[Stored records]
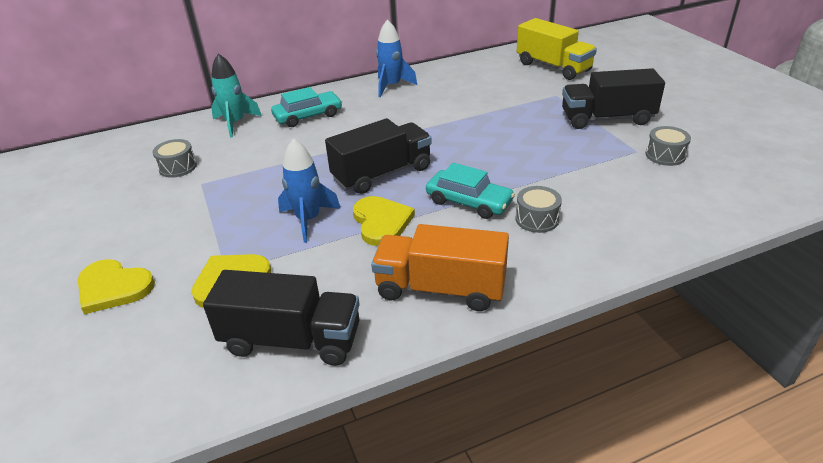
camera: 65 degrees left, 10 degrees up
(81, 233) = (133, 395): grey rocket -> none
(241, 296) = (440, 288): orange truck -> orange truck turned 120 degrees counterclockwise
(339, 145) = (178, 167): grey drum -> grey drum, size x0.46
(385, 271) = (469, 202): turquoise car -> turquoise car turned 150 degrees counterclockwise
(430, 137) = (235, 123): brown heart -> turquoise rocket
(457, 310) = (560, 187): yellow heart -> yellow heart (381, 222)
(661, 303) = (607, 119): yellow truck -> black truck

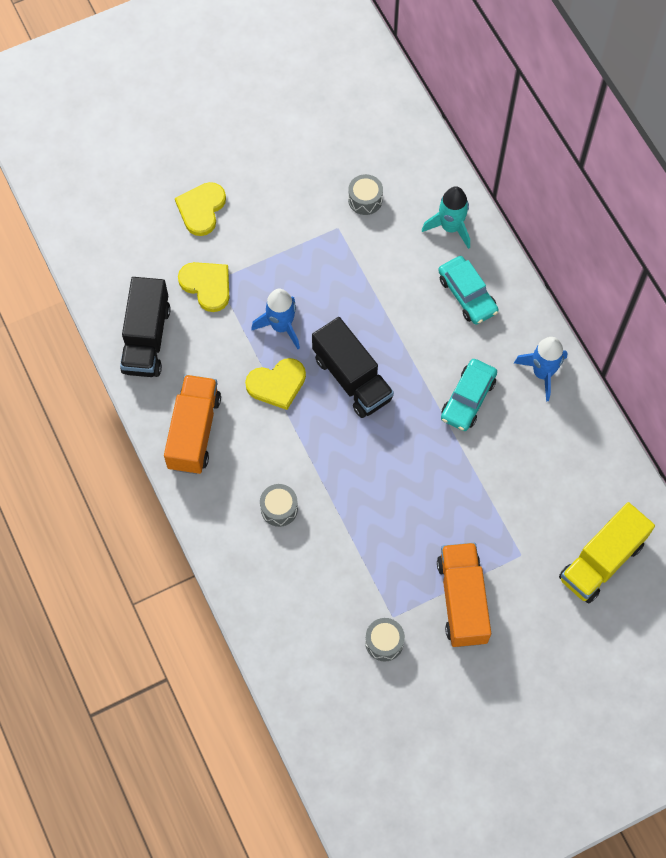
camera: 85 degrees right, 30 degrees up
(469, 202) = (305, 454): turquoise car -> turquoise car (468, 399)
(607, 119) = (462, 600): black truck -> orange truck

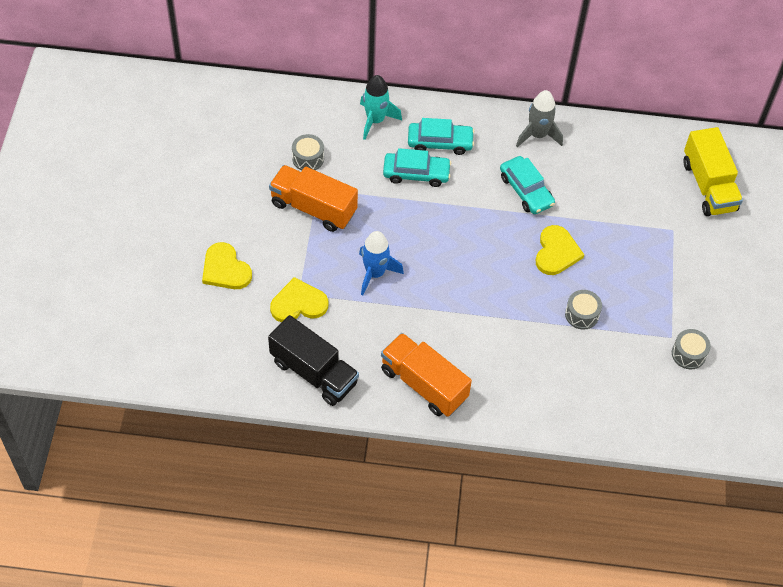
camera: 60 degrees left, 10 degrees down
(277, 384) = (423, 304): yellow heart -> yellow heart (556, 252)
(279, 508) = (532, 362): grey drum -> grey drum (581, 314)
(352, 378) = (455, 252): black truck -> none
(416, 296) = (416, 173): none -> turquoise car
(462, 600) = (686, 286): orange truck -> orange truck (313, 208)
(542, 373) = (537, 135): blue rocket -> grey rocket

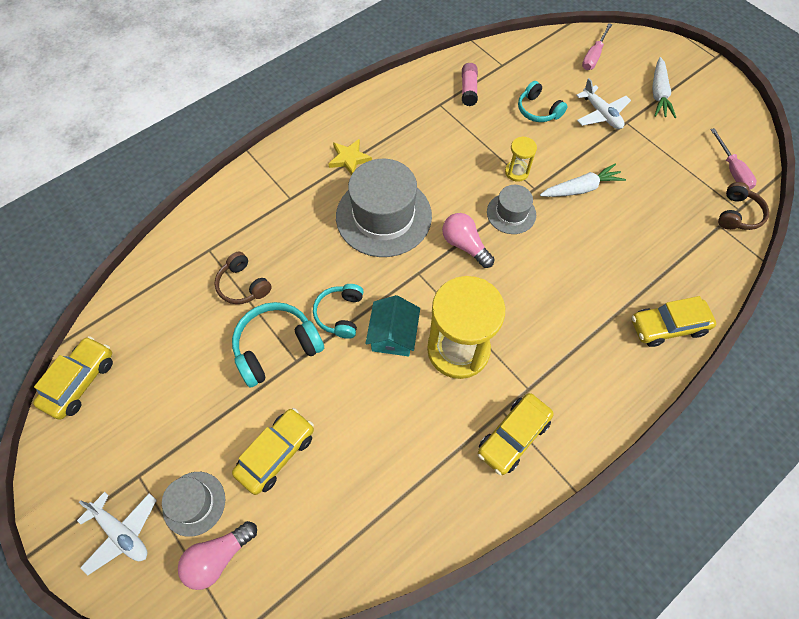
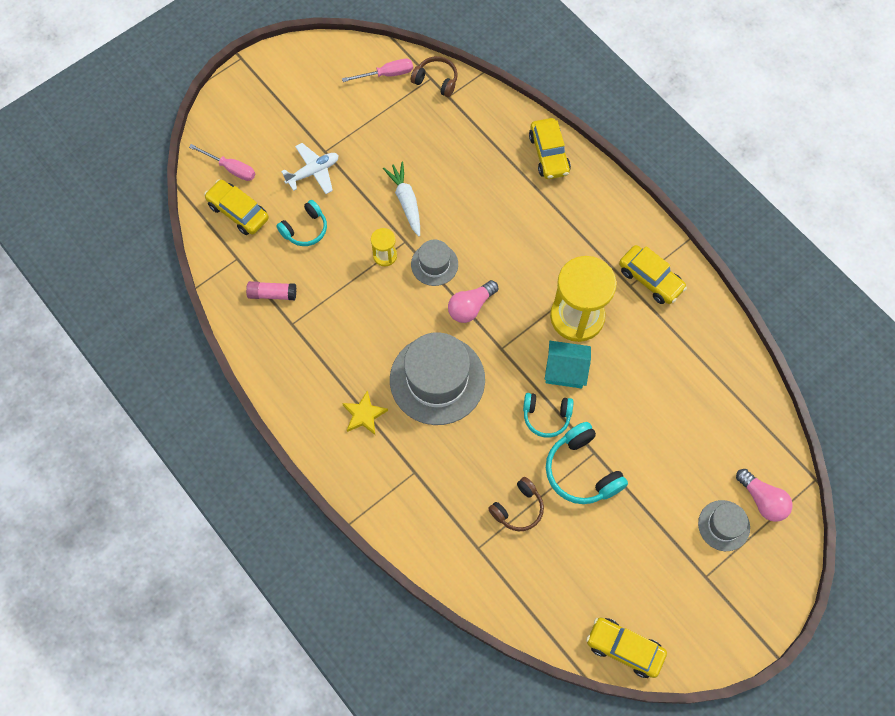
camera: 90 degrees left, 5 degrees up
(122, 532) = (752, 581): white plane -> none
(276, 453) = (677, 462): yellow car -> yellow car (238, 212)
(658, 94) = (288, 117): white carrot -> none

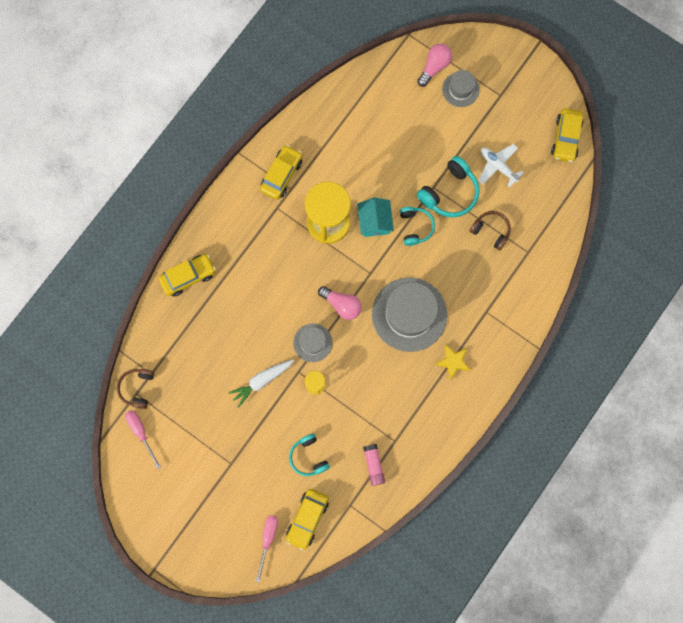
camera: 105 degrees left, 10 degrees up
(305, 229) = (308, 457): turquoise headphones -> turquoise headphones turned 150 degrees counterclockwise
(313, 172) = (253, 467): white plane -> white plane (498, 166)

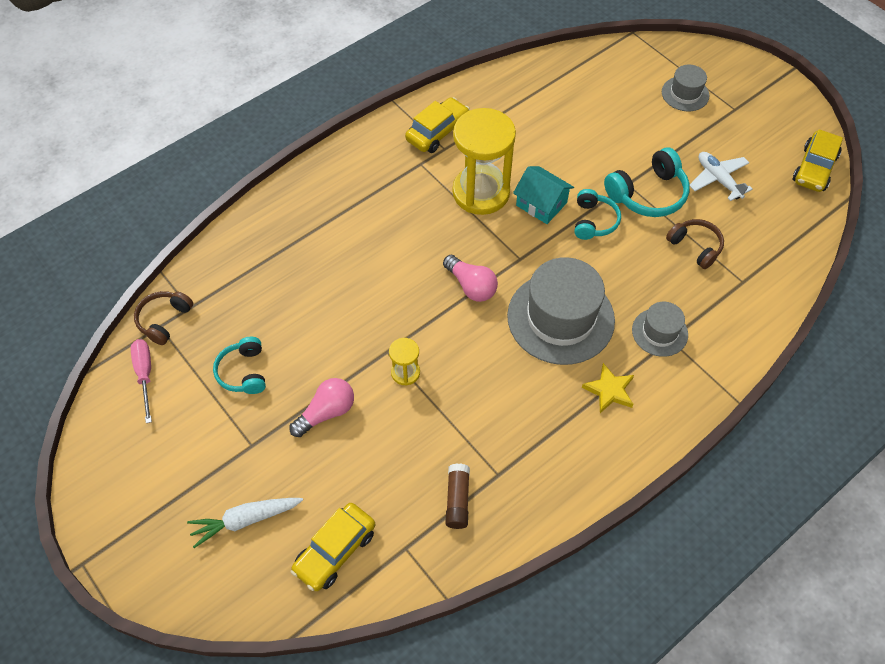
camera: 15 degrees right, 20 degrees down
(188, 276) = (282, 211): yellow car -> none
(262, 381) = (333, 351): white carrot -> white carrot (245, 520)
(268, 539) = (266, 565): pink screwdriver -> none
(308, 457) = (365, 464): turquoise headphones -> turquoise headphones (243, 372)
(312, 342) = (418, 321): grey hat -> grey hat (659, 332)
(373, 465) = (457, 500): pink glue stick -> brown glue stick
(374, 221) = (541, 204): turquoise house -> turquoise house turned 60 degrees counterclockwise
(434, 67) = (657, 67): pink light bulb -> pink light bulb (326, 412)

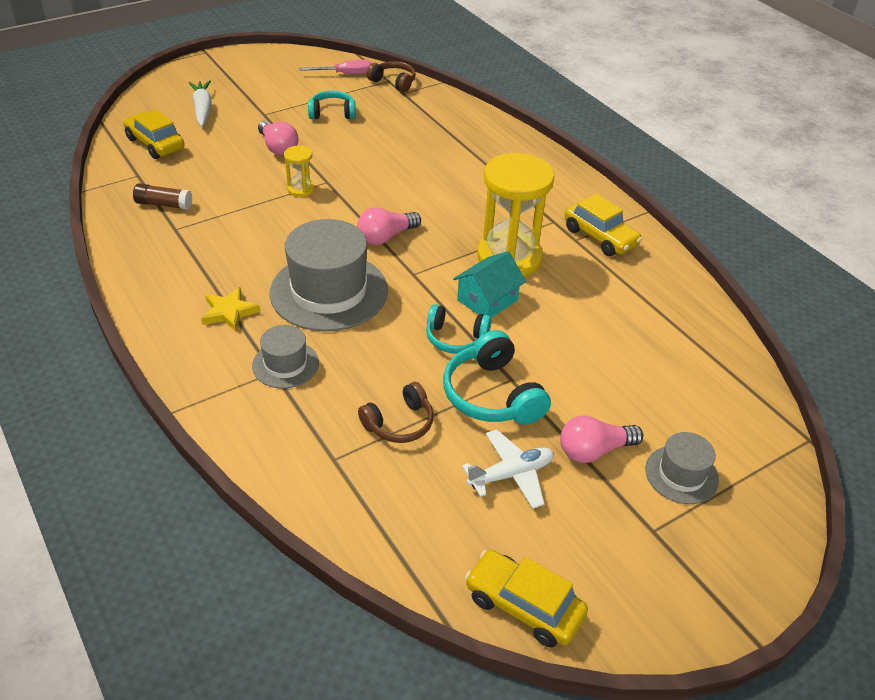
camera: 95 degrees right, 15 degrees down
(681, 136) = (594, 450): none -> pink light bulb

WORK TO BE COMPLETED: Restate the lines above from the one containing "(542, 373) = (537, 135): blue" through the one containing "(373, 465) = (457, 500): pink", inclusive, exactly and without pictures.

YOUR RESPONSE:
(542, 373) = (537, 135): blue rocket -> grey rocket

camera: 90 degrees left, 5 degrees up
(122, 532) = (752, 581): white plane -> none
(276, 453) = (677, 462): yellow car -> yellow car (238, 212)
(658, 94) = (288, 117): white carrot -> none

camera: 105 degrees left, 10 degrees up
(305, 229) = (308, 457): turquoise headphones -> turquoise headphones turned 150 degrees counterclockwise
(313, 172) = (253, 467): white plane -> white plane (498, 166)

camera: 15 degrees right, 20 degrees down
(188, 276) = (282, 211): yellow car -> none
(262, 381) = (333, 351): white carrot -> white carrot (245, 520)
(268, 539) = (266, 565): pink screwdriver -> none
(308, 457) = (365, 464): turquoise headphones -> turquoise headphones (243, 372)
(312, 342) = (418, 321): grey hat -> grey hat (659, 332)
(373, 465) = (457, 500): pink glue stick -> brown glue stick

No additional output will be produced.